*** Block opens ***
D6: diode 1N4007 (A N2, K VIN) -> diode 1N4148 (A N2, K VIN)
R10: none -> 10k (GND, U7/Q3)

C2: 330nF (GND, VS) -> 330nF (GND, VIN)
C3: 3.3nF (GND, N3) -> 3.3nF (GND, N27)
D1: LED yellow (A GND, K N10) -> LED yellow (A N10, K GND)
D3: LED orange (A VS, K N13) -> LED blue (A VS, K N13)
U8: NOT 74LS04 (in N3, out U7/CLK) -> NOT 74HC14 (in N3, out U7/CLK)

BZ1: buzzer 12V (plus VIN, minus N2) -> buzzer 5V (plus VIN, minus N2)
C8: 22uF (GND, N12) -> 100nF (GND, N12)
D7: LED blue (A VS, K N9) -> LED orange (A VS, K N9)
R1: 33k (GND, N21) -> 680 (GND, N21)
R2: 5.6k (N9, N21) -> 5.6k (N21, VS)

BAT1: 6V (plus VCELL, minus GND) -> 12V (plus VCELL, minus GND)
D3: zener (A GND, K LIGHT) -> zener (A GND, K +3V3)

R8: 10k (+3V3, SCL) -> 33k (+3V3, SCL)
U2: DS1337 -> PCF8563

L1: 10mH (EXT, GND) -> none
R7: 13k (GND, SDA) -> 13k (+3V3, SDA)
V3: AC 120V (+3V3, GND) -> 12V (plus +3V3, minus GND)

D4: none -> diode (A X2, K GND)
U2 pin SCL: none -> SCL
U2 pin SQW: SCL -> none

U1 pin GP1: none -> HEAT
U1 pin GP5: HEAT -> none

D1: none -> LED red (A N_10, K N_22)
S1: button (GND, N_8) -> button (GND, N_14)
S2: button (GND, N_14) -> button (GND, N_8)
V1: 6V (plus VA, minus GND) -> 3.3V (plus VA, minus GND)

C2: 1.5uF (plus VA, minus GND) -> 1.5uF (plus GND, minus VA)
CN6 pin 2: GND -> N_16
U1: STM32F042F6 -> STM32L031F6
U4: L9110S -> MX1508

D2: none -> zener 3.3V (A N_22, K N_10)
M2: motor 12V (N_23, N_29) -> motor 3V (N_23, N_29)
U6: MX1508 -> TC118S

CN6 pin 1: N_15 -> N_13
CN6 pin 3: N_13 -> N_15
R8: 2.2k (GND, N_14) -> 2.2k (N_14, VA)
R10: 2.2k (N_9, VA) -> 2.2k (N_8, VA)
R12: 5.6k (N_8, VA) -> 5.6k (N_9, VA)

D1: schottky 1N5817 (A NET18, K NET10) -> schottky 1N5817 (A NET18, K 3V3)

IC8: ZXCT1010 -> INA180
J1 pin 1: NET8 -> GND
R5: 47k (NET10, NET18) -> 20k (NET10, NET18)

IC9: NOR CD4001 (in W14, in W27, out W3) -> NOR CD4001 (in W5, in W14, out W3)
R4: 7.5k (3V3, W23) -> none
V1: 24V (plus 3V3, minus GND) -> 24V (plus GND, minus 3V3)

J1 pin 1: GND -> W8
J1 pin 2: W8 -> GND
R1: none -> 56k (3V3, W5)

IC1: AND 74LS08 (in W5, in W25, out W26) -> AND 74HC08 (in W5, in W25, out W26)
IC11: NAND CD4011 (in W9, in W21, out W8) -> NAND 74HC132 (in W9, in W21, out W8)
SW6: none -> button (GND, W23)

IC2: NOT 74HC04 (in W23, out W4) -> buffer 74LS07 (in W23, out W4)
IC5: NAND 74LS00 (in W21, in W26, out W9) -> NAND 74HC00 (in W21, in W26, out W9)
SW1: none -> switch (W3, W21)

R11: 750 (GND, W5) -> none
*** Block closes ***
• [WHAT YOU NEED TO DO]: Your output is to be the lines of the listing, exact and complete, starting at the first and ending with the line that contains "U8: NOT 74LS04".

• [ANSWER FOR THIS EXERCISE]:
D6: diode 1N4007 (A N2, K VIN) -> diode 1N4148 (A N2, K VIN)
R10: none -> 10k (GND, U7/Q3)

C2: 330nF (GND, VS) -> 330nF (GND, VIN)
C3: 3.3nF (GND, N3) -> 3.3nF (GND, N27)
D1: LED yellow (A GND, K N10) -> LED yellow (A N10, K GND)
D3: LED orange (A VS, K N13) -> LED blue (A VS, K N13)
U8: NOT 74LS04 (in N3, out U7/CLK) -> NOT 74HC14 (in N3, out U7/CLK)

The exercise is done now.